■ Try it:
One exact copy of the listing, minus the images, is the required answer.
=== Data section ===
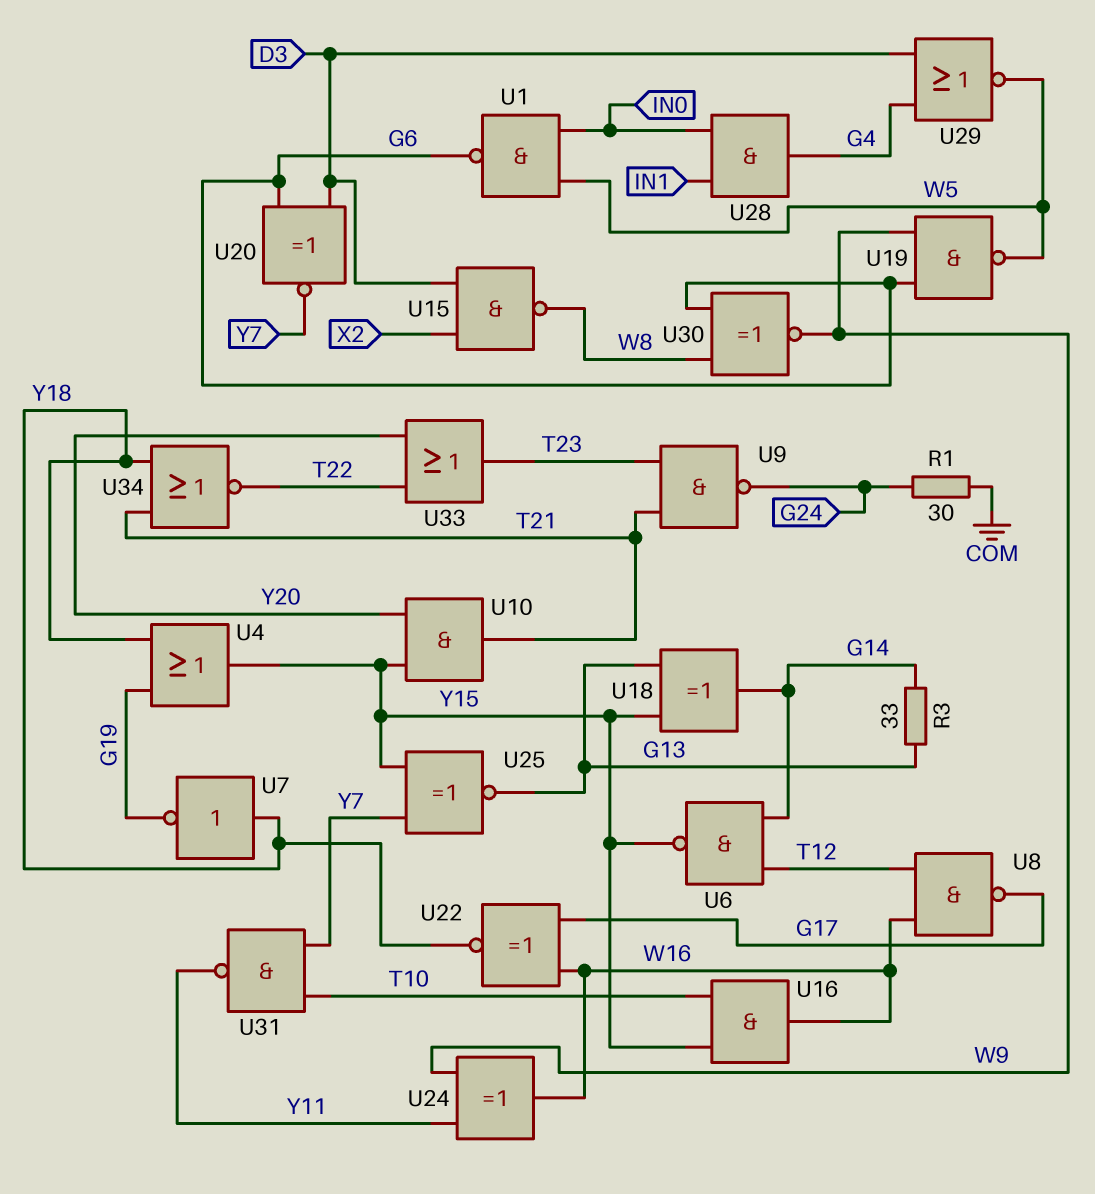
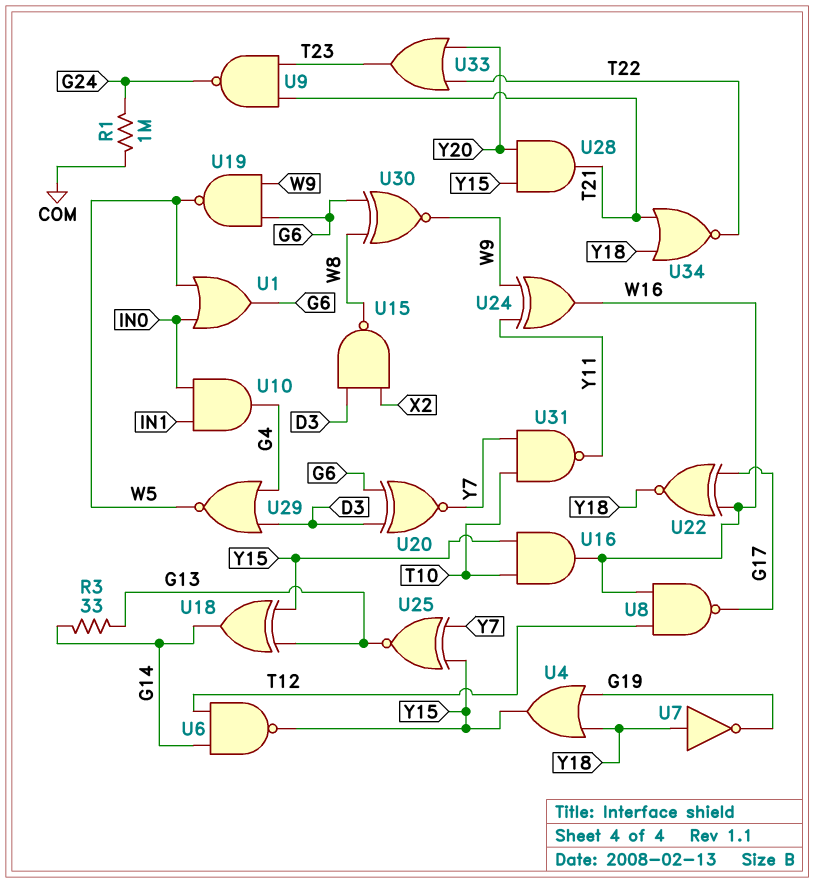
R1: 30 (COM, G24) -> 1M (COM, G24)
U1: NAND (in IN0, in W5, out G6) -> OR (in IN0, in W5, out G6)
U10: AND (in Y15, in Y20, out T21) -> AND (in IN0, in IN1, out G4)
U28: AND (in IN0, in IN1, out G4) -> AND (in Y15, in Y20, out T21)

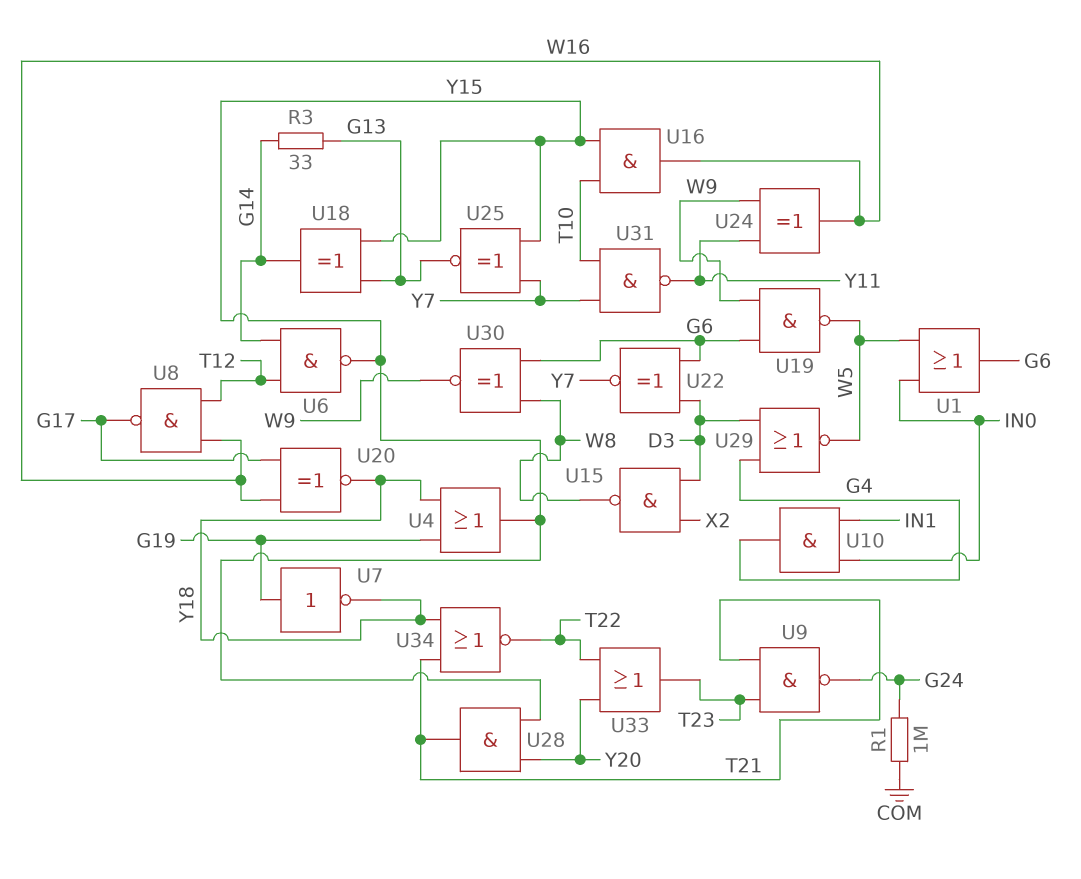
U7: NOT (in Y18, out G19) -> NOT (in G19, out Y18)
U20: XNOR (in D3, in G6, out Y7) -> XNOR (in G17, in W16, out Y18)
U22: XNOR (in G17, in W16, out Y18) -> XNOR (in D3, in G6, out Y7)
===
■ Answer to the problem:
R1: 30 (COM, G24) -> 1M (COM, G24)
U1: NAND (in IN0, in W5, out G6) -> OR (in IN0, in W5, out G6)
U10: AND (in Y15, in Y20, out T21) -> AND (in IN0, in IN1, out G4)
U28: AND (in IN0, in IN1, out G4) -> AND (in Y15, in Y20, out T21)

U7: NOT (in Y18, out G19) -> NOT (in G19, out Y18)
U20: XNOR (in D3, in G6, out Y7) -> XNOR (in G17, in W16, out Y18)
U22: XNOR (in G17, in W16, out Y18) -> XNOR (in D3, in G6, out Y7)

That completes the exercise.